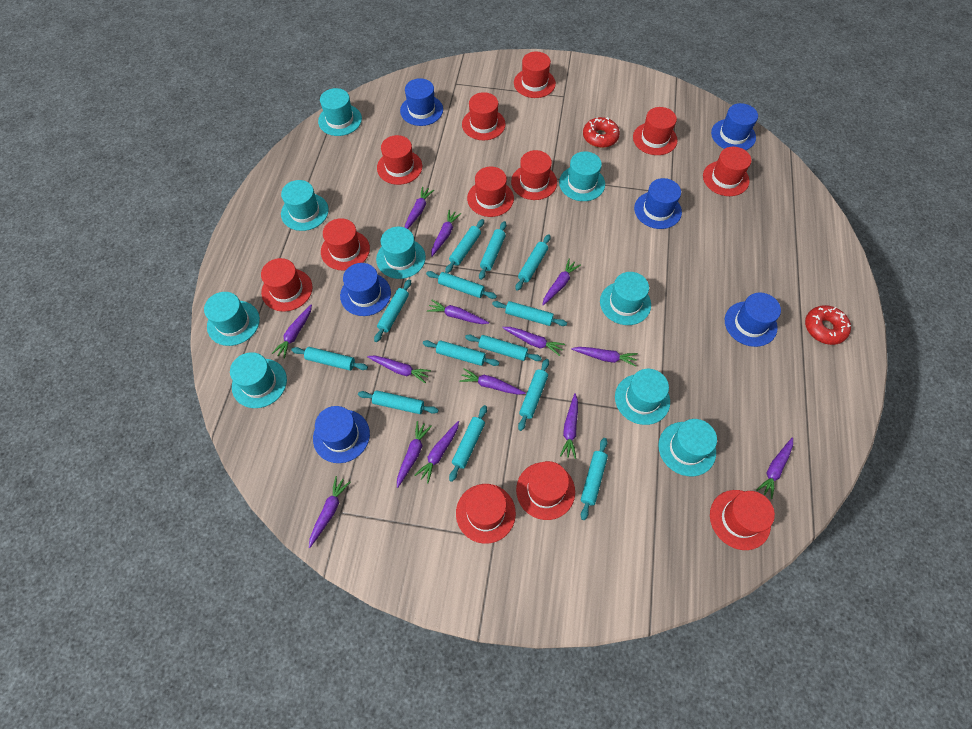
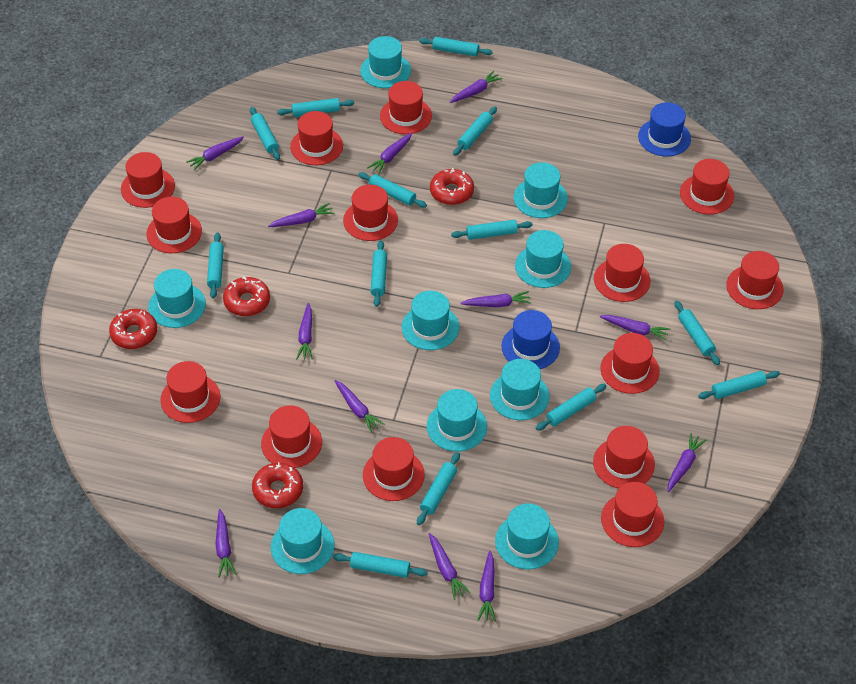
blue hat: 6 -> 2
purple carrot: 14 -> 12
red donut: 2 -> 4
red hat: 12 -> 14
◆ ◆ ◆
• [INSTRUCTIONS TO FOLLOW] Write out all the data exactly, minus pictures.

• [WRITTEN SOLUTION]
blue hat: 6 -> 2
purple carrot: 14 -> 12
red donut: 2 -> 4
red hat: 12 -> 14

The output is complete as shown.